◆ The problem
Could you print all the entries below exactly as they appear, omitting the pictures?
══ Material shown ══
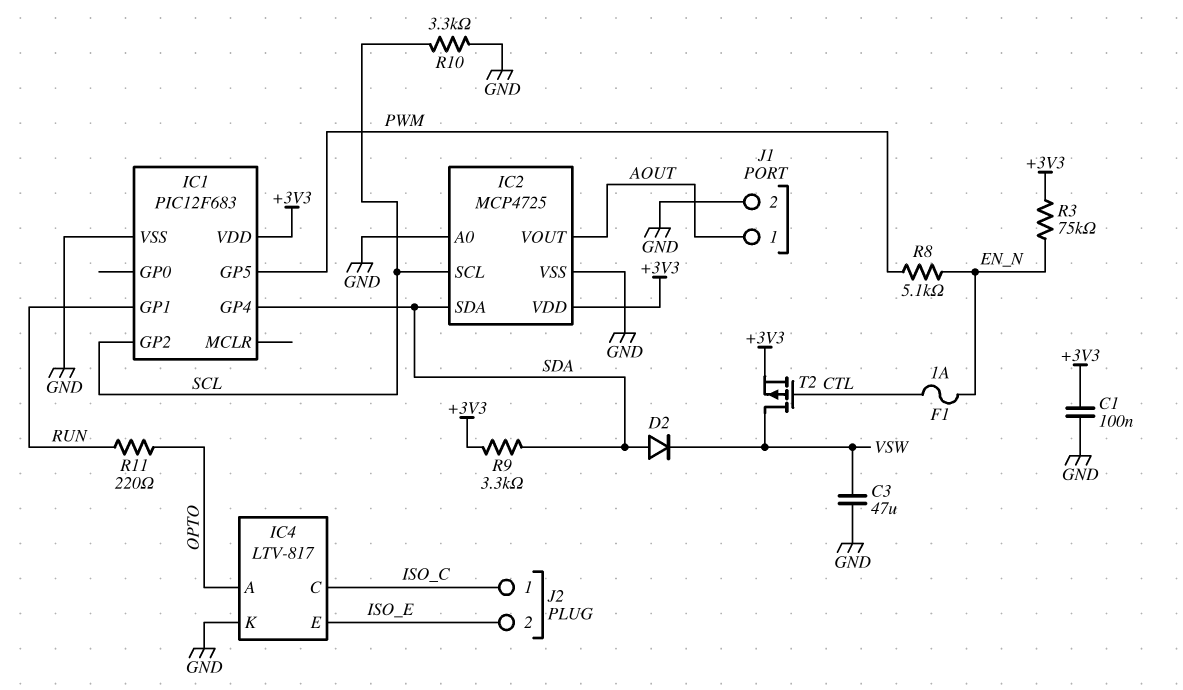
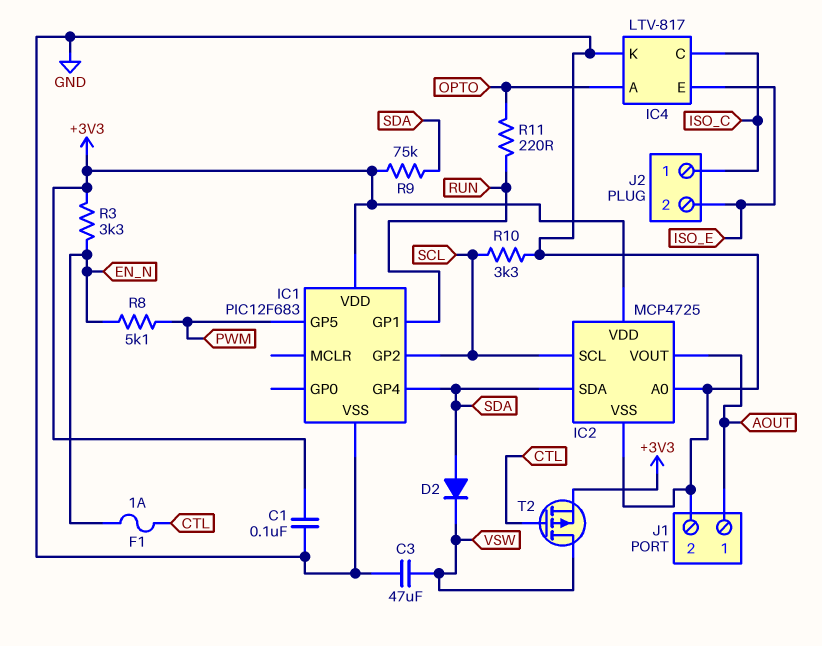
R3: 75k (+3V3, EN_N) -> 3.3k (+3V3, EN_N)
R9: 3.3k (+3V3, SDA) -> 75k (+3V3, SDA)

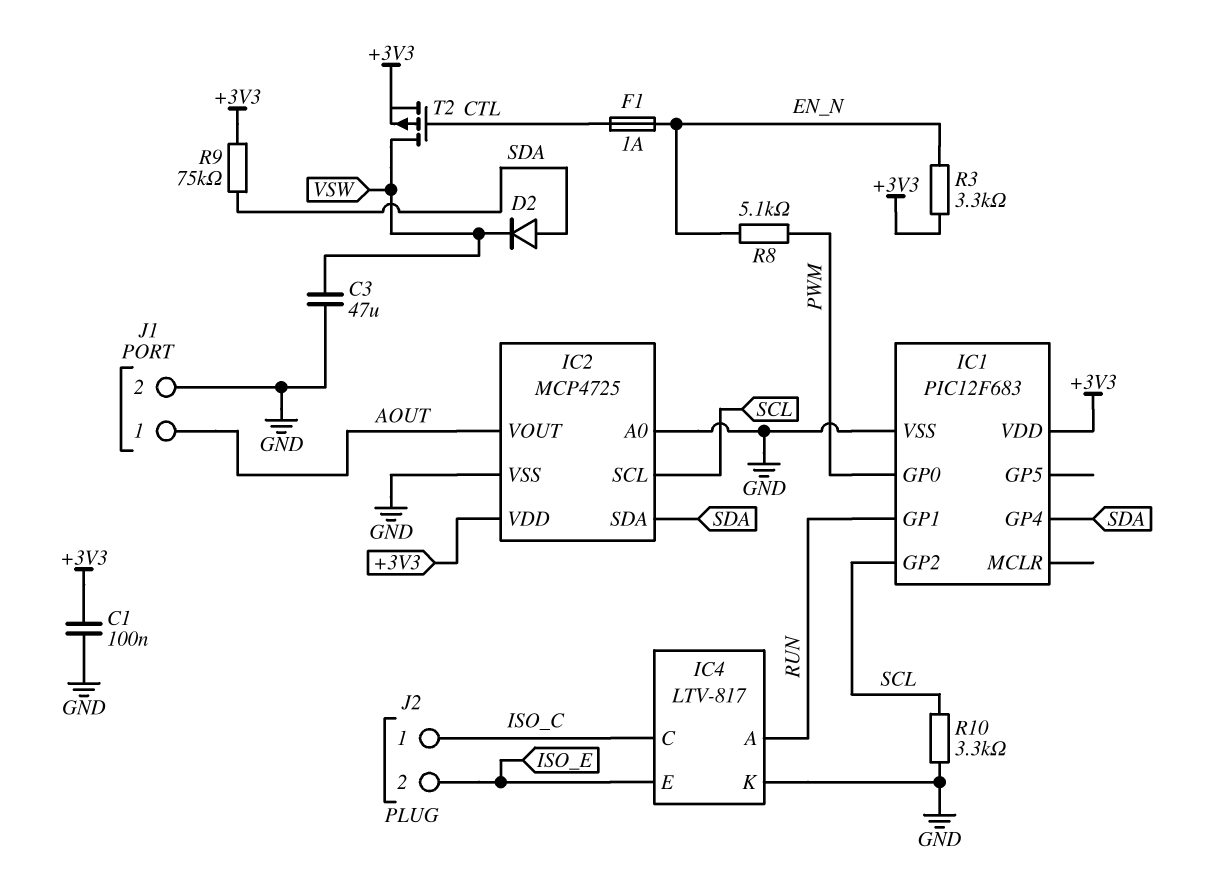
IC1 pin GP0: none -> PWM
IC1 pin GP5: PWM -> none
IC4 pin A: OPTO -> RUN
R11: 220 (OPTO, RUN) -> none

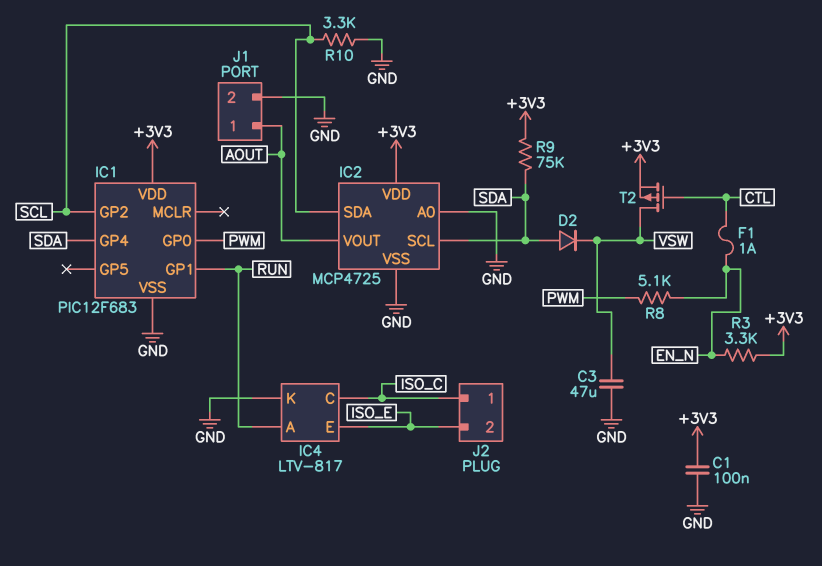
IC2 pin SCL: SCL -> SDA
IC2 pin SDA: SDA -> SCL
═══
◆ Answer section
R3: 75k (+3V3, EN_N) -> 3.3k (+3V3, EN_N)
R9: 3.3k (+3V3, SDA) -> 75k (+3V3, SDA)

IC1 pin GP0: none -> PWM
IC1 pin GP5: PWM -> none
IC4 pin A: OPTO -> RUN
R11: 220 (OPTO, RUN) -> none

IC2 pin SCL: SCL -> SDA
IC2 pin SDA: SDA -> SCL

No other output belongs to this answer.